** DATASET EXCERPTS follows **

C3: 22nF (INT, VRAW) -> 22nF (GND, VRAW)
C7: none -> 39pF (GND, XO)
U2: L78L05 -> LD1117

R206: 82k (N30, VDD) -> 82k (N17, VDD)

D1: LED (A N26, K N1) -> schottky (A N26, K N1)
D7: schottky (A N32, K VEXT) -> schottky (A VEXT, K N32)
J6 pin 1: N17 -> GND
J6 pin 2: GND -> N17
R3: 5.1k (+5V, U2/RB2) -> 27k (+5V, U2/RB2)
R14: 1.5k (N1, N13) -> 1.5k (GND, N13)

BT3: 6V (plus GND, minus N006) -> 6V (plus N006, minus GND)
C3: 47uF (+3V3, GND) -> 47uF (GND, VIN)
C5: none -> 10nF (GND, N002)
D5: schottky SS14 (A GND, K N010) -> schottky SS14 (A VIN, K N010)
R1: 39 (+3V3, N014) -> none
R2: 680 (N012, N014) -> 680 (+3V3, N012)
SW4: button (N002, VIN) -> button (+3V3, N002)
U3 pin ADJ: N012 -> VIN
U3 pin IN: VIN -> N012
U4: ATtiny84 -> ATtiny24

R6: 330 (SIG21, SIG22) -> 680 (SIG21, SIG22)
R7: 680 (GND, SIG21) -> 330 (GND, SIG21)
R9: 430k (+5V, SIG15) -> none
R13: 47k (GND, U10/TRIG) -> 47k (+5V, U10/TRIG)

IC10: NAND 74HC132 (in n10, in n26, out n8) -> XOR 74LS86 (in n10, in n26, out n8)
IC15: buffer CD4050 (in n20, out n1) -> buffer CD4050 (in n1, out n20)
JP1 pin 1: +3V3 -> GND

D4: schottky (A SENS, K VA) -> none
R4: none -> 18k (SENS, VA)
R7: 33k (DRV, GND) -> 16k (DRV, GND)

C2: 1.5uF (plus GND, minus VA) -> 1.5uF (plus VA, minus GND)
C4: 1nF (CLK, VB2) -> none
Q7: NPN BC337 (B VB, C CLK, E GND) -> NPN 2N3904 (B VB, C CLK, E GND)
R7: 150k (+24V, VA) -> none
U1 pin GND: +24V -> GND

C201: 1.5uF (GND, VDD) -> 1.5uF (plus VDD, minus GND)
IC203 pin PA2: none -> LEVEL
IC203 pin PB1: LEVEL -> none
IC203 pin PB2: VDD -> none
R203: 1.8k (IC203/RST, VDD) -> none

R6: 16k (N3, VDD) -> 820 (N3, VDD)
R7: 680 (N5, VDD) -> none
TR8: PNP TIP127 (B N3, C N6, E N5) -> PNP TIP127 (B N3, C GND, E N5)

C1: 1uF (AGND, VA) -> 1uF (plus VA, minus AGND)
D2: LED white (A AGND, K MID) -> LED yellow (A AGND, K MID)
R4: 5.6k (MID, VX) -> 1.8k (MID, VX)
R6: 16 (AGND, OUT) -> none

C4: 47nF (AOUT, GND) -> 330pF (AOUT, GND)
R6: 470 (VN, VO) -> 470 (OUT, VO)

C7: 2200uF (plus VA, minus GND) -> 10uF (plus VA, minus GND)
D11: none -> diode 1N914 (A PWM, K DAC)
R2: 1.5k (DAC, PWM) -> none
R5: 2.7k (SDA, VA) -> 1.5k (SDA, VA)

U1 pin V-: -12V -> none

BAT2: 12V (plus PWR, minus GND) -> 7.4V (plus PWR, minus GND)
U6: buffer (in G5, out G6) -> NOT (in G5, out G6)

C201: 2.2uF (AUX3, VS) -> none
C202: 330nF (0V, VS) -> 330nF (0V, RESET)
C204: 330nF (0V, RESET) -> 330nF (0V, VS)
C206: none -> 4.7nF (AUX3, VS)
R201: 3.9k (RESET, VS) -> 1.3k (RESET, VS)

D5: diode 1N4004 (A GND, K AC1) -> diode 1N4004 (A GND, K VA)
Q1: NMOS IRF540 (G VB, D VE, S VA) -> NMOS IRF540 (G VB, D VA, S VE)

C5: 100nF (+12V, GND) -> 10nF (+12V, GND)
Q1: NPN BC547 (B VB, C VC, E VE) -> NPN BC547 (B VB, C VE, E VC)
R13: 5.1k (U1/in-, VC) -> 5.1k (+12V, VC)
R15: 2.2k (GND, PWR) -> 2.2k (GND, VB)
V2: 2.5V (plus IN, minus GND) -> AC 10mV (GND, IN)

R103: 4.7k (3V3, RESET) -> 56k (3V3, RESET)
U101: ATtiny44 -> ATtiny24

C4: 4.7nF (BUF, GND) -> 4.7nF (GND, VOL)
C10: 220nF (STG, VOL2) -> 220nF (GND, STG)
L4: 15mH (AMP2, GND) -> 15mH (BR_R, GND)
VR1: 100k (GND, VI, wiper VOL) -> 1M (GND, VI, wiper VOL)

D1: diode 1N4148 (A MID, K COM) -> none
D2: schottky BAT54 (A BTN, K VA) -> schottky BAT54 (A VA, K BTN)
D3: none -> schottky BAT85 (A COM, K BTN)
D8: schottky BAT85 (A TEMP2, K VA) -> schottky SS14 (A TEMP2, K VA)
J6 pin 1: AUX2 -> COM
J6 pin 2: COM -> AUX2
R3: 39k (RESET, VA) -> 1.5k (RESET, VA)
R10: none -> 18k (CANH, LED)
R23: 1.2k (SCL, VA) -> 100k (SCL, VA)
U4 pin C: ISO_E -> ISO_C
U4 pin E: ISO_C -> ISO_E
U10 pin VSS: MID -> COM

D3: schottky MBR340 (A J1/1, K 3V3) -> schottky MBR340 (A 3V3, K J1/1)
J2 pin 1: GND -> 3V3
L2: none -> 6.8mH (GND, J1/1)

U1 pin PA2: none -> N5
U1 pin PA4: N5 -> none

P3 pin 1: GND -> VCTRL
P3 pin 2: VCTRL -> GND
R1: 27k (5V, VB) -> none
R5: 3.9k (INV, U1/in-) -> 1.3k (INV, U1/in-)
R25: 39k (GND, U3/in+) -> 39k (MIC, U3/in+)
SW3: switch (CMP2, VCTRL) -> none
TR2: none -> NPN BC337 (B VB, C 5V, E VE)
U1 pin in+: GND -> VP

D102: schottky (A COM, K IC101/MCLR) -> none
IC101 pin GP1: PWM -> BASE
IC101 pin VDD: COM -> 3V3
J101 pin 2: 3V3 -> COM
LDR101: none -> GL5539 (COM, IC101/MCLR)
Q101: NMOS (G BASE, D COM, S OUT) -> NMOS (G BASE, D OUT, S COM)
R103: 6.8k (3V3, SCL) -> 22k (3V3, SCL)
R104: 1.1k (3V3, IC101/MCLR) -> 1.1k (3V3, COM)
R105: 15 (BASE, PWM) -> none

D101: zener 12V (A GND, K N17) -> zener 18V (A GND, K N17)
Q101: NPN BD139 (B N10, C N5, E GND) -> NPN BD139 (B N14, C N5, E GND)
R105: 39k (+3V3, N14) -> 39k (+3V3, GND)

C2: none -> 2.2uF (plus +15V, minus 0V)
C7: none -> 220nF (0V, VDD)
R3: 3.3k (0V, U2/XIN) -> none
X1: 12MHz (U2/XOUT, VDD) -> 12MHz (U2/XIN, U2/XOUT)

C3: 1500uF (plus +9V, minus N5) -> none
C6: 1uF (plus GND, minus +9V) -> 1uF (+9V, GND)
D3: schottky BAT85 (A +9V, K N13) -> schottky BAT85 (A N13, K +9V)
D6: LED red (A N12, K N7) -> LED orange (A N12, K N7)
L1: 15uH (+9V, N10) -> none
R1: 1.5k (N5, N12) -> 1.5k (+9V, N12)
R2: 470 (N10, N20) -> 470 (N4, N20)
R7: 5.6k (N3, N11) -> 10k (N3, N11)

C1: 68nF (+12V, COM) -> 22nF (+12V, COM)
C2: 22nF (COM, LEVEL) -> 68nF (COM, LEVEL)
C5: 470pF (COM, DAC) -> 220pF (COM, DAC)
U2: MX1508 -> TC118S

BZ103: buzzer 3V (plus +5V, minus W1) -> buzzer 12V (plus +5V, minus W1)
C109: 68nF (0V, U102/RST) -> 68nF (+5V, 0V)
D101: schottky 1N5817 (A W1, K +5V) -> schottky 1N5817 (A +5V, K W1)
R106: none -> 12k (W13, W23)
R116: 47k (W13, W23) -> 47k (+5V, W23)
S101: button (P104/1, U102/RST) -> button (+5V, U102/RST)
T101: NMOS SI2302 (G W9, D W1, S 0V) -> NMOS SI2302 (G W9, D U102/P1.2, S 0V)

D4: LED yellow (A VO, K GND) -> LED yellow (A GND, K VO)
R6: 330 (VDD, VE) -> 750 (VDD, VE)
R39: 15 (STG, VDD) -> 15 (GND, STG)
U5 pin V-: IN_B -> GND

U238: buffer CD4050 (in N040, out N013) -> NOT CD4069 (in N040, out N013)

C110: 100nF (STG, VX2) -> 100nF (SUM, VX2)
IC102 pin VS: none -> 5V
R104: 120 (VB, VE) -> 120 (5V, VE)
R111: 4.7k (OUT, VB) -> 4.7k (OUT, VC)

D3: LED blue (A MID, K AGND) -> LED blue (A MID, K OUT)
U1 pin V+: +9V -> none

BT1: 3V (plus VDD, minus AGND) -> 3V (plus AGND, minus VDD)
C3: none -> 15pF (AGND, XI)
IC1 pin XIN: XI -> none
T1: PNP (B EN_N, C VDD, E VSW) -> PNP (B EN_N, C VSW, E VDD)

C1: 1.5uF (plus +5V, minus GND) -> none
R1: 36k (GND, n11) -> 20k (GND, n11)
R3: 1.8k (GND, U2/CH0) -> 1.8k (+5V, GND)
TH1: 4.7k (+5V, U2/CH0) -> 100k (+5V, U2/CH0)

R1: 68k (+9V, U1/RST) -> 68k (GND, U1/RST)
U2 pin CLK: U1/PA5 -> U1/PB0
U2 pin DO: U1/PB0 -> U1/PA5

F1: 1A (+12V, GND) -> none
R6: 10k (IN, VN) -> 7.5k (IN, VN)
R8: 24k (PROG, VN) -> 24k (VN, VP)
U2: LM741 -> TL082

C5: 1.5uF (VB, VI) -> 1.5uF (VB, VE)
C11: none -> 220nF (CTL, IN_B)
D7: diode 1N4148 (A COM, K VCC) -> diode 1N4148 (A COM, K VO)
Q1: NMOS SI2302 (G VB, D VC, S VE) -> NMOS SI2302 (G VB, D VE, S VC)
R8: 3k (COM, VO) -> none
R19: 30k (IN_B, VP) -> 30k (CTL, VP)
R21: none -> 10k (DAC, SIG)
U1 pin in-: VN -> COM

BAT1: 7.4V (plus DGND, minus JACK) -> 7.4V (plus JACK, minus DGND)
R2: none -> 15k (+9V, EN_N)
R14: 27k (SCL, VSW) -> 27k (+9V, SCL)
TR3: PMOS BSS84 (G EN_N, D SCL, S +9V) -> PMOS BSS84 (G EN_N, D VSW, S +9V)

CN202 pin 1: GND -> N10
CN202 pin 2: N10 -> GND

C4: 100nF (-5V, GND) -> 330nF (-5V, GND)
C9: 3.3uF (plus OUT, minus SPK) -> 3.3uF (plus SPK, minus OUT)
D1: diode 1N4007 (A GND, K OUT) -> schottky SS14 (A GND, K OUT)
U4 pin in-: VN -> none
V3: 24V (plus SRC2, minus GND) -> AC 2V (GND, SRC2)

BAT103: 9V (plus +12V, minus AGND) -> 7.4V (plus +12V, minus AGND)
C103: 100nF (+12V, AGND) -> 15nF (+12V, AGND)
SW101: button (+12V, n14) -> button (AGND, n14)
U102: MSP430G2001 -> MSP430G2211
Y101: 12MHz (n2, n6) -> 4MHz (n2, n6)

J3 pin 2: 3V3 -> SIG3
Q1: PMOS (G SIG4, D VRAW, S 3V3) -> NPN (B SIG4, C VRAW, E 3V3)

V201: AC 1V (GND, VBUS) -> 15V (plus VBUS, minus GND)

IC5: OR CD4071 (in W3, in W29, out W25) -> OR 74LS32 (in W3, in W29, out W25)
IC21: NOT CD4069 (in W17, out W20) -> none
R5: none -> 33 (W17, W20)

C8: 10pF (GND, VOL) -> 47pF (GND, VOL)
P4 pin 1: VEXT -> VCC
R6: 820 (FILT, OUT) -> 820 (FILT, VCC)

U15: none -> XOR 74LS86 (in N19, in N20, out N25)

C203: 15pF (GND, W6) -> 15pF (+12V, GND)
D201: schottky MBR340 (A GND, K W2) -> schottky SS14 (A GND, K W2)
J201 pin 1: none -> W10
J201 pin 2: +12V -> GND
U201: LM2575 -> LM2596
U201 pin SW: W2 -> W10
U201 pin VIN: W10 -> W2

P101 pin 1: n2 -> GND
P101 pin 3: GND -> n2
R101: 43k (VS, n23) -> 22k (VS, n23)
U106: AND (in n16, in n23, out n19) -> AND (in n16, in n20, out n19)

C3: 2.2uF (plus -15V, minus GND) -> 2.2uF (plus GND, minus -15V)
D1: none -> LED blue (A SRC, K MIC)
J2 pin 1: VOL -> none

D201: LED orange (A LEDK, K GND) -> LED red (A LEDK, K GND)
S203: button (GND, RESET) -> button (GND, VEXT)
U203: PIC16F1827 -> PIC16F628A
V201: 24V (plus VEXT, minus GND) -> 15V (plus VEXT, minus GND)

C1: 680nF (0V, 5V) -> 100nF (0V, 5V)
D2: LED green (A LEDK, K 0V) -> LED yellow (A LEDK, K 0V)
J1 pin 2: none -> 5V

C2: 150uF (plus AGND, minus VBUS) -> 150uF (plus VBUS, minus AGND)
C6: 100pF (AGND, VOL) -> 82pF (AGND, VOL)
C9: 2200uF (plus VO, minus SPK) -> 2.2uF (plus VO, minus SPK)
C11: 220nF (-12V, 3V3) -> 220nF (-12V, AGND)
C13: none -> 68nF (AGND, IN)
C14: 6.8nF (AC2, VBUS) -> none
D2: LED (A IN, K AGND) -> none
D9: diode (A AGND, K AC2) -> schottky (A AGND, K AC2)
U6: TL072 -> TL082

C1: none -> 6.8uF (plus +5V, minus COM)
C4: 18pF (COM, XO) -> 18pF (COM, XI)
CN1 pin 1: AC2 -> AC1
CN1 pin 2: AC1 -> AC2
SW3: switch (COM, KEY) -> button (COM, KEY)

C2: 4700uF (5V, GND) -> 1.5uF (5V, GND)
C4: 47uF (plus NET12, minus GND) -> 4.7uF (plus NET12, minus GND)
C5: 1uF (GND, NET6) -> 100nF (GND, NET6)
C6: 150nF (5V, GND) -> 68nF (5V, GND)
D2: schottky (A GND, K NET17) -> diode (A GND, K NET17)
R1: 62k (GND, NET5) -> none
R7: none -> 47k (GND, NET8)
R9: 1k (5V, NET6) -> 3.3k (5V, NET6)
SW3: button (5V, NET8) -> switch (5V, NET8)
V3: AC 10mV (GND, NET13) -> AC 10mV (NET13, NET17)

** End of DATASET EXCERPTS **

— THE PROBLEM —
Out of the data above, transcribe exactly and only the lines starting with the line that has "R3: 1.8k (GND, U2/CH0) -> 1.8k (+5V, GND)" and going on through the line that has "BAT103: 9V (plus", both included.

— THE COMPLETED TASK —
R3: 1.8k (GND, U2/CH0) -> 1.8k (+5V, GND)
TH1: 4.7k (+5V, U2/CH0) -> 100k (+5V, U2/CH0)

R1: 68k (+9V, U1/RST) -> 68k (GND, U1/RST)
U2 pin CLK: U1/PA5 -> U1/PB0
U2 pin DO: U1/PB0 -> U1/PA5

F1: 1A (+12V, GND) -> none
R6: 10k (IN, VN) -> 7.5k (IN, VN)
R8: 24k (PROG, VN) -> 24k (VN, VP)
U2: LM741 -> TL082

C5: 1.5uF (VB, VI) -> 1.5uF (VB, VE)
C11: none -> 220nF (CTL, IN_B)
D7: diode 1N4148 (A COM, K VCC) -> diode 1N4148 (A COM, K VO)
Q1: NMOS SI2302 (G VB, D VC, S VE) -> NMOS SI2302 (G VB, D VE, S VC)
R8: 3k (COM, VO) -> none
R19: 30k (IN_B, VP) -> 30k (CTL, VP)
R21: none -> 10k (DAC, SIG)
U1 pin in-: VN -> COM

BAT1: 7.4V (plus DGND, minus JACK) -> 7.4V (plus JACK, minus DGND)
R2: none -> 15k (+9V, EN_N)
R14: 27k (SCL, VSW) -> 27k (+9V, SCL)
TR3: PMOS BSS84 (G EN_N, D SCL, S +9V) -> PMOS BSS84 (G EN_N, D VSW, S +9V)

CN202 pin 1: GND -> N10
CN202 pin 2: N10 -> GND

C4: 100nF (-5V, GND) -> 330nF (-5V, GND)
C9: 3.3uF (plus OUT, minus SPK) -> 3.3uF (plus SPK, minus OUT)
D1: diode 1N4007 (A GND, K OUT) -> schottky SS14 (A GND, K OUT)
U4 pin in-: VN -> none
V3: 24V (plus SRC2, minus GND) -> AC 2V (GND, SRC2)

BAT103: 9V (plus +12V, minus AGND) -> 7.4V (plus +12V, minus AGND)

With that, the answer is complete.